Reproduce the following entries verbatim, each one complete.

(Records from a data collection)

━━━━━━━━

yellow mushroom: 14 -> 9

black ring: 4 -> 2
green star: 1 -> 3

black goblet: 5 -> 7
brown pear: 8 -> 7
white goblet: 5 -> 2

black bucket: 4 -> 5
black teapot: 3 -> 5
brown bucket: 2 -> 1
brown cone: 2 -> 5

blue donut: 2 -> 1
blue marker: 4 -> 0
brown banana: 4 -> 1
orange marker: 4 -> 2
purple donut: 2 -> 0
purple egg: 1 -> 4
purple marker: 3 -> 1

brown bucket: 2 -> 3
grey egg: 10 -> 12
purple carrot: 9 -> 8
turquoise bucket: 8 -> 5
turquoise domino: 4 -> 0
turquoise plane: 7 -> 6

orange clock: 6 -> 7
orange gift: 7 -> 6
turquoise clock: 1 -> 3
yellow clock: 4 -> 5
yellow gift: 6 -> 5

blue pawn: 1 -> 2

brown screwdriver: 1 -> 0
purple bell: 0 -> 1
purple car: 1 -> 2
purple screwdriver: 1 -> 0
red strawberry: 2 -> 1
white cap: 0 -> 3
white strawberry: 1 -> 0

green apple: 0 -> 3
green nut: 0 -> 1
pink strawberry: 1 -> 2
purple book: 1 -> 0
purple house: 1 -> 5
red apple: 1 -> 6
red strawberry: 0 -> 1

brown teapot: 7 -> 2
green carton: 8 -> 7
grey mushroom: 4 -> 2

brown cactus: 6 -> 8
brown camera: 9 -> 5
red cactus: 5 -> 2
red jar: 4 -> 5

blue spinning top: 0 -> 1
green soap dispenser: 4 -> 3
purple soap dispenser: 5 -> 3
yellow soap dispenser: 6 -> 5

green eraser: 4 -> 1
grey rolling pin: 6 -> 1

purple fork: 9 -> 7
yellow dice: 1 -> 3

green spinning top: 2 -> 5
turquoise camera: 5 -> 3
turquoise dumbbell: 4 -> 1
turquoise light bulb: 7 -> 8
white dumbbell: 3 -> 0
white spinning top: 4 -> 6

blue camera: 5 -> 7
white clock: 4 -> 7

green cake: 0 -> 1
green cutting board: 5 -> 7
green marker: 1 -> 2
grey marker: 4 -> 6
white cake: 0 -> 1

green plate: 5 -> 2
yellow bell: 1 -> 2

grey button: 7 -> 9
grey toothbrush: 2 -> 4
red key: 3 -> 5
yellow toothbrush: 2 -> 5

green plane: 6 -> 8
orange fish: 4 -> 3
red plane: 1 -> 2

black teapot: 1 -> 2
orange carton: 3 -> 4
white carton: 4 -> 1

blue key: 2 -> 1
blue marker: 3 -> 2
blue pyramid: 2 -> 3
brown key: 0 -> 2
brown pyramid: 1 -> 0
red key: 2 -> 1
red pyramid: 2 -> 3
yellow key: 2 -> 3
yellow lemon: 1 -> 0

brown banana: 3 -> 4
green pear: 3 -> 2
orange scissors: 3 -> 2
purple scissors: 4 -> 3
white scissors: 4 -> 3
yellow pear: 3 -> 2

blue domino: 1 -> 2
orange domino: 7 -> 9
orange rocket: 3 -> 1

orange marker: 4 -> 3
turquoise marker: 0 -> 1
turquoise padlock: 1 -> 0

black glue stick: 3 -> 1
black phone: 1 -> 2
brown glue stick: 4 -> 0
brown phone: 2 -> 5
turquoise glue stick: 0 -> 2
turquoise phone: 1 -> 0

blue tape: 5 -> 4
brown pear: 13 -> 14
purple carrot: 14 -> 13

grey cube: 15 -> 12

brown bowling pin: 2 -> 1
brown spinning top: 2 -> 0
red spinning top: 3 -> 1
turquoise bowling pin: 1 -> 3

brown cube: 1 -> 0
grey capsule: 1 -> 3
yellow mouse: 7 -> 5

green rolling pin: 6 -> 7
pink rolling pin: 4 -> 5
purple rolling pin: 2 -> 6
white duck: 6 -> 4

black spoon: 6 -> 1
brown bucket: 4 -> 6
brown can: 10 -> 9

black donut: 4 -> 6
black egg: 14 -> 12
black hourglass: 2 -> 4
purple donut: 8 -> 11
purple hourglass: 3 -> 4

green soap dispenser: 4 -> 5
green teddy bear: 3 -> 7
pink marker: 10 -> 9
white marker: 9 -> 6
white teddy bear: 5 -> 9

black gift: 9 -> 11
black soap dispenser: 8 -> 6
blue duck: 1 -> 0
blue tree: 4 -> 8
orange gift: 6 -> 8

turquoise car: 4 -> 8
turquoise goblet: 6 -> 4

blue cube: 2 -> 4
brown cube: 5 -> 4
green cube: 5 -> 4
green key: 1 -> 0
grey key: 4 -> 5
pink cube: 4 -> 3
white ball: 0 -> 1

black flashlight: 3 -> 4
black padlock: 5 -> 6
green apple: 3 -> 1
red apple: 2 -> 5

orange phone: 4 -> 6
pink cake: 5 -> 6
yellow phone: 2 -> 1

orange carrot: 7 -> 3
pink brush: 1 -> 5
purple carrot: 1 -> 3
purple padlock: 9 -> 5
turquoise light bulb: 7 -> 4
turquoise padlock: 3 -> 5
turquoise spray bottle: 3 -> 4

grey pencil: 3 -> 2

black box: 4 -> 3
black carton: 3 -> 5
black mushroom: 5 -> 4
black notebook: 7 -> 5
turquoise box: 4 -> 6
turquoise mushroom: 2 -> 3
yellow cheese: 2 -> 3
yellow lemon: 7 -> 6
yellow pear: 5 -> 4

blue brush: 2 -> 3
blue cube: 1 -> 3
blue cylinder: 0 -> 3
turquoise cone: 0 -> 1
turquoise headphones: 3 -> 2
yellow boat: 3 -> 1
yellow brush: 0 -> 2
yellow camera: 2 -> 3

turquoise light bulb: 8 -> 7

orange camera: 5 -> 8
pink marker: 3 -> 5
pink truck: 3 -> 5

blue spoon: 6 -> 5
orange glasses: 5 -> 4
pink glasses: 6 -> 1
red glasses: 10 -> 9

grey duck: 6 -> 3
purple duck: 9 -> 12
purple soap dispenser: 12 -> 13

━━━━━━━━

OUTPUT |
yellow mushroom: 14 -> 9

black ring: 4 -> 2
green star: 1 -> 3

black goblet: 5 -> 7
brown pear: 8 -> 7
white goblet: 5 -> 2

black bucket: 4 -> 5
black teapot: 3 -> 5
brown bucket: 2 -> 1
brown cone: 2 -> 5

blue donut: 2 -> 1
blue marker: 4 -> 0
brown banana: 4 -> 1
orange marker: 4 -> 2
purple donut: 2 -> 0
purple egg: 1 -> 4
purple marker: 3 -> 1

brown bucket: 2 -> 3
grey egg: 10 -> 12
purple carrot: 9 -> 8
turquoise bucket: 8 -> 5
turquoise domino: 4 -> 0
turquoise plane: 7 -> 6

orange clock: 6 -> 7
orange gift: 7 -> 6
turquoise clock: 1 -> 3
yellow clock: 4 -> 5
yellow gift: 6 -> 5

blue pawn: 1 -> 2

brown screwdriver: 1 -> 0
purple bell: 0 -> 1
purple car: 1 -> 2
purple screwdriver: 1 -> 0
red strawberry: 2 -> 1
white cap: 0 -> 3
white strawberry: 1 -> 0

green apple: 0 -> 3
green nut: 0 -> 1
pink strawberry: 1 -> 2
purple book: 1 -> 0
purple house: 1 -> 5
red apple: 1 -> 6
red strawberry: 0 -> 1

brown teapot: 7 -> 2
green carton: 8 -> 7
grey mushroom: 4 -> 2

brown cactus: 6 -> 8
brown camera: 9 -> 5
red cactus: 5 -> 2
red jar: 4 -> 5

blue spinning top: 0 -> 1
green soap dispenser: 4 -> 3
purple soap dispenser: 5 -> 3
yellow soap dispenser: 6 -> 5

green eraser: 4 -> 1
grey rolling pin: 6 -> 1

purple fork: 9 -> 7
yellow dice: 1 -> 3

green spinning top: 2 -> 5
turquoise camera: 5 -> 3
turquoise dumbbell: 4 -> 1
turquoise light bulb: 7 -> 8
white dumbbell: 3 -> 0
white spinning top: 4 -> 6

blue camera: 5 -> 7
white clock: 4 -> 7

green cake: 0 -> 1
green cutting board: 5 -> 7
green marker: 1 -> 2
grey marker: 4 -> 6
white cake: 0 -> 1

green plate: 5 -> 2
yellow bell: 1 -> 2

grey button: 7 -> 9
grey toothbrush: 2 -> 4
red key: 3 -> 5
yellow toothbrush: 2 -> 5

green plane: 6 -> 8
orange fish: 4 -> 3
red plane: 1 -> 2

black teapot: 1 -> 2
orange carton: 3 -> 4
white carton: 4 -> 1

blue key: 2 -> 1
blue marker: 3 -> 2
blue pyramid: 2 -> 3
brown key: 0 -> 2
brown pyramid: 1 -> 0
red key: 2 -> 1
red pyramid: 2 -> 3
yellow key: 2 -> 3
yellow lemon: 1 -> 0

brown banana: 3 -> 4
green pear: 3 -> 2
orange scissors: 3 -> 2
purple scissors: 4 -> 3
white scissors: 4 -> 3
yellow pear: 3 -> 2

blue domino: 1 -> 2
orange domino: 7 -> 9
orange rocket: 3 -> 1

orange marker: 4 -> 3
turquoise marker: 0 -> 1
turquoise padlock: 1 -> 0

black glue stick: 3 -> 1
black phone: 1 -> 2
brown glue stick: 4 -> 0
brown phone: 2 -> 5
turquoise glue stick: 0 -> 2
turquoise phone: 1 -> 0

blue tape: 5 -> 4
brown pear: 13 -> 14
purple carrot: 14 -> 13

grey cube: 15 -> 12

brown bowling pin: 2 -> 1
brown spinning top: 2 -> 0
red spinning top: 3 -> 1
turquoise bowling pin: 1 -> 3

brown cube: 1 -> 0
grey capsule: 1 -> 3
yellow mouse: 7 -> 5

green rolling pin: 6 -> 7
pink rolling pin: 4 -> 5
purple rolling pin: 2 -> 6
white duck: 6 -> 4

black spoon: 6 -> 1
brown bucket: 4 -> 6
brown can: 10 -> 9

black donut: 4 -> 6
black egg: 14 -> 12
black hourglass: 2 -> 4
purple donut: 8 -> 11
purple hourglass: 3 -> 4

green soap dispenser: 4 -> 5
green teddy bear: 3 -> 7
pink marker: 10 -> 9
white marker: 9 -> 6
white teddy bear: 5 -> 9

black gift: 9 -> 11
black soap dispenser: 8 -> 6
blue duck: 1 -> 0
blue tree: 4 -> 8
orange gift: 6 -> 8

turquoise car: 4 -> 8
turquoise goblet: 6 -> 4

blue cube: 2 -> 4
brown cube: 5 -> 4
green cube: 5 -> 4
green key: 1 -> 0
grey key: 4 -> 5
pink cube: 4 -> 3
white ball: 0 -> 1

black flashlight: 3 -> 4
black padlock: 5 -> 6
green apple: 3 -> 1
red apple: 2 -> 5

orange phone: 4 -> 6
pink cake: 5 -> 6
yellow phone: 2 -> 1

orange carrot: 7 -> 3
pink brush: 1 -> 5
purple carrot: 1 -> 3
purple padlock: 9 -> 5
turquoise light bulb: 7 -> 4
turquoise padlock: 3 -> 5
turquoise spray bottle: 3 -> 4

grey pencil: 3 -> 2

black box: 4 -> 3
black carton: 3 -> 5
black mushroom: 5 -> 4
black notebook: 7 -> 5
turquoise box: 4 -> 6
turquoise mushroom: 2 -> 3
yellow cheese: 2 -> 3
yellow lemon: 7 -> 6
yellow pear: 5 -> 4

blue brush: 2 -> 3
blue cube: 1 -> 3
blue cylinder: 0 -> 3
turquoise cone: 0 -> 1
turquoise headphones: 3 -> 2
yellow boat: 3 -> 1
yellow brush: 0 -> 2
yellow camera: 2 -> 3

turquoise light bulb: 8 -> 7

orange camera: 5 -> 8
pink marker: 3 -> 5
pink truck: 3 -> 5

blue spoon: 6 -> 5
orange glasses: 5 -> 4
pink glasses: 6 -> 1
red glasses: 10 -> 9

grey duck: 6 -> 3
purple duck: 9 -> 12
purple soap dispenser: 12 -> 13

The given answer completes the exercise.